YOUR INSTRUCTIONS → Copy the material below word for word, from its first line through the line containing "29: 12:18 -> 11:50", including both of those lines.

+++

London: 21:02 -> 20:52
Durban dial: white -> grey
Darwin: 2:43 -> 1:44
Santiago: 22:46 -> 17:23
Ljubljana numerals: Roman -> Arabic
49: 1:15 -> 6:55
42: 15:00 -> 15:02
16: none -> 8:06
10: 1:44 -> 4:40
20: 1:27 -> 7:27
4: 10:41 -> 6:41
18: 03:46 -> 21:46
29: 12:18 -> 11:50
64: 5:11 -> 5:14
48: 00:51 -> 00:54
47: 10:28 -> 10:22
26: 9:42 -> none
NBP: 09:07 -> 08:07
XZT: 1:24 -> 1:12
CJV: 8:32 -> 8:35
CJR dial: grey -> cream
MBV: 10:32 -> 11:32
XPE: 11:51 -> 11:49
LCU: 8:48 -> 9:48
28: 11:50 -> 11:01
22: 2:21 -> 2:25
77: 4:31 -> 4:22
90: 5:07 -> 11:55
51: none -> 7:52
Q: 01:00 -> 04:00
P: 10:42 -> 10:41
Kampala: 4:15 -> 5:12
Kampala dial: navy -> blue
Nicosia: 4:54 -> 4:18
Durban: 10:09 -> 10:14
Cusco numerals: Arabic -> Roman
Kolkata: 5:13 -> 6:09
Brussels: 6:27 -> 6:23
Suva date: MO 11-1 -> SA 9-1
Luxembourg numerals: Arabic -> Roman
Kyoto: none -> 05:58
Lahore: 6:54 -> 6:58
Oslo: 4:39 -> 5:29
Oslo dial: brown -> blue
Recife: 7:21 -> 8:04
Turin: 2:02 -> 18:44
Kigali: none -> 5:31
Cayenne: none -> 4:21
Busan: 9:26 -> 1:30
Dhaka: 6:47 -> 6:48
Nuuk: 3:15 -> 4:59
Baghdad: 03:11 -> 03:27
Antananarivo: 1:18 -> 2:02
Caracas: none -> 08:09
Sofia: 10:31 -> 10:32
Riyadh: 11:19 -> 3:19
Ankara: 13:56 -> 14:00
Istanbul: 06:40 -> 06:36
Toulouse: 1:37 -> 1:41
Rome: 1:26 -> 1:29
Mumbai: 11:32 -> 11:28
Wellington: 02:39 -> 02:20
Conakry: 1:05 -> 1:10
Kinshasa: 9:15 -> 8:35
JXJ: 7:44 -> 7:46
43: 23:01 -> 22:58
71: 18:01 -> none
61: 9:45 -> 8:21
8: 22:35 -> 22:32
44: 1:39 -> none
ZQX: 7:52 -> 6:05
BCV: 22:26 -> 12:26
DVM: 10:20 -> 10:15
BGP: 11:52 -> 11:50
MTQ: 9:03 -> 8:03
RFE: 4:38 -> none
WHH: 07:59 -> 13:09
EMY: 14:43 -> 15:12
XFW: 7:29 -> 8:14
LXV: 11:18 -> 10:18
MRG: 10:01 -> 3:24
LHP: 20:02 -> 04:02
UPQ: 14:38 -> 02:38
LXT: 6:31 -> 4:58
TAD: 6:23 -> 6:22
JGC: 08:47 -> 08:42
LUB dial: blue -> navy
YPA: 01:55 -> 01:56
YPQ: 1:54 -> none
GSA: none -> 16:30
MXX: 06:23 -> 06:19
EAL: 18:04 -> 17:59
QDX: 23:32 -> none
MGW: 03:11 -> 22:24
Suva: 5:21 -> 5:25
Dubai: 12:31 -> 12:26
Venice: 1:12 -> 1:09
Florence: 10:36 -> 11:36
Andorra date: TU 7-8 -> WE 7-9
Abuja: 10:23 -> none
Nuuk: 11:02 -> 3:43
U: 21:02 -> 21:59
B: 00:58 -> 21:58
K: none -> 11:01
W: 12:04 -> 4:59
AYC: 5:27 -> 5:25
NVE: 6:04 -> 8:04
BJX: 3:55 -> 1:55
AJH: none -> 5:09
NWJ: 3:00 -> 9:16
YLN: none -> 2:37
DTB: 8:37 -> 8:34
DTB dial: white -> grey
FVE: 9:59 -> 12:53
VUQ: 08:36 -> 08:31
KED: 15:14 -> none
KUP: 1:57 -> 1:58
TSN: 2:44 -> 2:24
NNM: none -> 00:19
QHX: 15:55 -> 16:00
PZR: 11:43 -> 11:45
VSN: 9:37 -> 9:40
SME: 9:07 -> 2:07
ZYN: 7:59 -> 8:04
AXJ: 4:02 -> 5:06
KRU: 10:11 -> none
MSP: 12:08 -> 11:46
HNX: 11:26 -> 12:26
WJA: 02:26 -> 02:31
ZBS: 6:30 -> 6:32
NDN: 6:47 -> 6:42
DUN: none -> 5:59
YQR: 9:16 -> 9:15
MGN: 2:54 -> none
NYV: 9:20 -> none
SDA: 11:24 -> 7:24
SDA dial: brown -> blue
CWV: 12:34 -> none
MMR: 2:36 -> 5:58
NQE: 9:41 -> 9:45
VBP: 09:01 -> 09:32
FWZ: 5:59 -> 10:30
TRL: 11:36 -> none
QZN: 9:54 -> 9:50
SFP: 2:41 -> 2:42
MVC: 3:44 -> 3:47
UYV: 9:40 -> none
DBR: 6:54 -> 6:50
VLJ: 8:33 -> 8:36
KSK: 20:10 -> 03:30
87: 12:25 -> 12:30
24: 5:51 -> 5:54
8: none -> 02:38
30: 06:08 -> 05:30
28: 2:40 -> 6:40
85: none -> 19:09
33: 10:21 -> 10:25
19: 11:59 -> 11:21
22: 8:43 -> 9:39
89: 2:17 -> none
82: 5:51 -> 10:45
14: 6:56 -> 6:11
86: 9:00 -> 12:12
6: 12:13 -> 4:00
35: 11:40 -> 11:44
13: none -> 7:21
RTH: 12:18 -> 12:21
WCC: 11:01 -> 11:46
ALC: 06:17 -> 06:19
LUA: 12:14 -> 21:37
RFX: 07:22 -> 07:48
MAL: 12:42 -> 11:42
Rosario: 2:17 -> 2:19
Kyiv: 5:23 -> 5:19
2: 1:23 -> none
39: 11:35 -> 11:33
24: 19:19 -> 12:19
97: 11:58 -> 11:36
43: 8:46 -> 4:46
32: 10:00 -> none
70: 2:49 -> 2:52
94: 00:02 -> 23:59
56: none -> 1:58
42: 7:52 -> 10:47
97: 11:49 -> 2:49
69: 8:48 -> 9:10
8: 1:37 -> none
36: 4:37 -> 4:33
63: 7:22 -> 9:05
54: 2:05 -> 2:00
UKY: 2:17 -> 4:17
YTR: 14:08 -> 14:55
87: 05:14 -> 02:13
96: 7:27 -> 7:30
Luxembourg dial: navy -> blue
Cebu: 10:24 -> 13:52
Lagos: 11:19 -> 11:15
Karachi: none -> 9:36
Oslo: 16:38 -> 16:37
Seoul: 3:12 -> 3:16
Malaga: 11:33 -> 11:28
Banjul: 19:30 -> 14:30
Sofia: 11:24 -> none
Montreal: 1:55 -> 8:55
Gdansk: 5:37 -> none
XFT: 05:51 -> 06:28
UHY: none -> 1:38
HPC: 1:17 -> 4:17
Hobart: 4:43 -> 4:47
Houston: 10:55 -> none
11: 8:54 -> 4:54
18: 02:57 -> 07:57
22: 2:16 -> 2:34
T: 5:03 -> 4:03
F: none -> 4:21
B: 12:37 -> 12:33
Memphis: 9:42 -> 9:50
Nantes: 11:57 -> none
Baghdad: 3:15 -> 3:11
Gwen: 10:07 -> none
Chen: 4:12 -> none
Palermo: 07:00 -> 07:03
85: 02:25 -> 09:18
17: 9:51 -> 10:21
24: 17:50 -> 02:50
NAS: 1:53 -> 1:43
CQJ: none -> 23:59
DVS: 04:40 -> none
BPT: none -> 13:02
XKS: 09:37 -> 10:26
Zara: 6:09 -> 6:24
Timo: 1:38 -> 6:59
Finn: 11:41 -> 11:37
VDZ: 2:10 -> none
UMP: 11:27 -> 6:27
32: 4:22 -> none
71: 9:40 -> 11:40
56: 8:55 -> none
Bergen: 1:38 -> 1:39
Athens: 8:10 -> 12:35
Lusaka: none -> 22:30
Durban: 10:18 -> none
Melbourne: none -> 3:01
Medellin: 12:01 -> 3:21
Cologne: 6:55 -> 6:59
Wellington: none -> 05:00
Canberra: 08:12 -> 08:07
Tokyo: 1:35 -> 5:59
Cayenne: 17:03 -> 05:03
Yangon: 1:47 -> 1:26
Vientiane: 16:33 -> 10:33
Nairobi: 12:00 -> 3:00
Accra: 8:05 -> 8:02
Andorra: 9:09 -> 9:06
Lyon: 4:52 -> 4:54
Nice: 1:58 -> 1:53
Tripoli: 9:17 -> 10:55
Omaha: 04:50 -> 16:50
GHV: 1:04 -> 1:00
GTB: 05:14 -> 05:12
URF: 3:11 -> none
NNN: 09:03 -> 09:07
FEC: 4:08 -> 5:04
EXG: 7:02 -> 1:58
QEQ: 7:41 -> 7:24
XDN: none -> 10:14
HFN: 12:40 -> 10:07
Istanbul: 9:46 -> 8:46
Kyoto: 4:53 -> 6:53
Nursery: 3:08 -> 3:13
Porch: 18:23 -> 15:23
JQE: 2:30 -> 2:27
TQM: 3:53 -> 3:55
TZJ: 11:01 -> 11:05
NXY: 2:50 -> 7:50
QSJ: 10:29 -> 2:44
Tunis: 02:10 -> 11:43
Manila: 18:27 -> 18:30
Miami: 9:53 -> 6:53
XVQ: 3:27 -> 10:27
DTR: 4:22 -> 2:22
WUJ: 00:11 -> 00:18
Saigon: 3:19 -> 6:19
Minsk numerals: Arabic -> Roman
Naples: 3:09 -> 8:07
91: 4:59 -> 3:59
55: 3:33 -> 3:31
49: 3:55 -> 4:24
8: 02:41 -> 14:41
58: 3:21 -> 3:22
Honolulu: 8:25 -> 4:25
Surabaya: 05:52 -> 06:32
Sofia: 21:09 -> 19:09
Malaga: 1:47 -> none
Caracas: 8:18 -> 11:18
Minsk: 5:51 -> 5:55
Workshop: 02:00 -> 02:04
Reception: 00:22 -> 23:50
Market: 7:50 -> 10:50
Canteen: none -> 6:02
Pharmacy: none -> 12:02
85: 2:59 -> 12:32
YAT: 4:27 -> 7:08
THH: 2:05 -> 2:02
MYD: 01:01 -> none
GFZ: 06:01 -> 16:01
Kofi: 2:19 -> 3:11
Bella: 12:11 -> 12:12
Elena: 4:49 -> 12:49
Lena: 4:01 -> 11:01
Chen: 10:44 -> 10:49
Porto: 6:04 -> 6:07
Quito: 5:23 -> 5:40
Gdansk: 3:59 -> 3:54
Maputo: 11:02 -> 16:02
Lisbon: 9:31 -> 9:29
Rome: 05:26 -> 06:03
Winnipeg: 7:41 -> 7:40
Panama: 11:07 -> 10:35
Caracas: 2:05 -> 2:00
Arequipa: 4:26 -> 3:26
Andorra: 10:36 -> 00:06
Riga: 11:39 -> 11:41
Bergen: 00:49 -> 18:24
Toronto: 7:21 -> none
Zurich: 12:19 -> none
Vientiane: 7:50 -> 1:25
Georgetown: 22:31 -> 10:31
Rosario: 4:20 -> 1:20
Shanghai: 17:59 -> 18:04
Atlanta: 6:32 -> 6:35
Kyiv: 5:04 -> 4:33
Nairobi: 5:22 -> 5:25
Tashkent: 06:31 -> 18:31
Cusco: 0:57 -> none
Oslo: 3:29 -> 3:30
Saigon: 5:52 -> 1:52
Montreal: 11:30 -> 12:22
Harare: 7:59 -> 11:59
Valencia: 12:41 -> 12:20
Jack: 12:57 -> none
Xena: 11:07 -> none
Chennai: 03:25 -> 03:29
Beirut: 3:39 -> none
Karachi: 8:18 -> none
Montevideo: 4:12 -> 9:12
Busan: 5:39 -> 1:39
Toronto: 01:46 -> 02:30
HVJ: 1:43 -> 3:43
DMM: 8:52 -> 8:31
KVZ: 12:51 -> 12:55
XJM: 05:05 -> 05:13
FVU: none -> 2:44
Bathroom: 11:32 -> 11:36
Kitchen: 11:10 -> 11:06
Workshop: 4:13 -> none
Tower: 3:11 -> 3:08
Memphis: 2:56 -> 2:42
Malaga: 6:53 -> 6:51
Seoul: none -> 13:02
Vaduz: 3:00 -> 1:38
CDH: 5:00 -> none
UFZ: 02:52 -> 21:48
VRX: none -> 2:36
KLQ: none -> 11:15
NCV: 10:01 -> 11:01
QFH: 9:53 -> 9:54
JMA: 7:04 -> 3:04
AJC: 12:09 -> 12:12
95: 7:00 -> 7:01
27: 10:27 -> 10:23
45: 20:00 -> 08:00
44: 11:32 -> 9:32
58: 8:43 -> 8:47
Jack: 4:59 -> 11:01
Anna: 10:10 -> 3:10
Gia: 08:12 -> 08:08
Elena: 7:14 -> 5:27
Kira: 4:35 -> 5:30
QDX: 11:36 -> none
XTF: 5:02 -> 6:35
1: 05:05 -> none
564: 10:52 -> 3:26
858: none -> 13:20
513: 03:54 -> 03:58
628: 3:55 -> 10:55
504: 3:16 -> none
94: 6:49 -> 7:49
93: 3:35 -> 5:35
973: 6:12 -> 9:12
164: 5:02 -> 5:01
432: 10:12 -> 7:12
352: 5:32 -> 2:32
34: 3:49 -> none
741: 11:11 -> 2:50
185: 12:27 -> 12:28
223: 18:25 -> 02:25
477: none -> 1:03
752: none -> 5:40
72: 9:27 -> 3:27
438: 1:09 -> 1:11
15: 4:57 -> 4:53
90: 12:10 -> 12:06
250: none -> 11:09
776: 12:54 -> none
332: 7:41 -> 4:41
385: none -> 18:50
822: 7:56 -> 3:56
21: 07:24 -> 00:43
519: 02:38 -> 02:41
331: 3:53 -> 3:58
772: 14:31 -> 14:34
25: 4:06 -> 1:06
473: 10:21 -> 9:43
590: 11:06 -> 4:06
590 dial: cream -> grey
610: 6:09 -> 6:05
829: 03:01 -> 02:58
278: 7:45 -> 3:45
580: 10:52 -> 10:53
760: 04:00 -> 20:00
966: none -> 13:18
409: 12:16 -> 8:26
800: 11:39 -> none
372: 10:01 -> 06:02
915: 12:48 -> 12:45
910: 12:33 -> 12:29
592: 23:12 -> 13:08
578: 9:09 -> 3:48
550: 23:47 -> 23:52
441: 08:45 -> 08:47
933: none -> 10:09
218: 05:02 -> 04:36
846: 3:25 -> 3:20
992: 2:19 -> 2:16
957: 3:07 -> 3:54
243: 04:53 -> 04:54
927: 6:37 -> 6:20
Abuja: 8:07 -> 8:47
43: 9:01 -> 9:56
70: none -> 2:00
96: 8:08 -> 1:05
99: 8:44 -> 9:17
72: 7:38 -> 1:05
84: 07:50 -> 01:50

+++

RESULT OF THIS TASK →
London: 21:02 -> 20:52
Durban dial: white -> grey
Darwin: 2:43 -> 1:44
Santiago: 22:46 -> 17:23
Ljubljana numerals: Roman -> Arabic
49: 1:15 -> 6:55
42: 15:00 -> 15:02
16: none -> 8:06
10: 1:44 -> 4:40
20: 1:27 -> 7:27
4: 10:41 -> 6:41
18: 03:46 -> 21:46
29: 12:18 -> 11:50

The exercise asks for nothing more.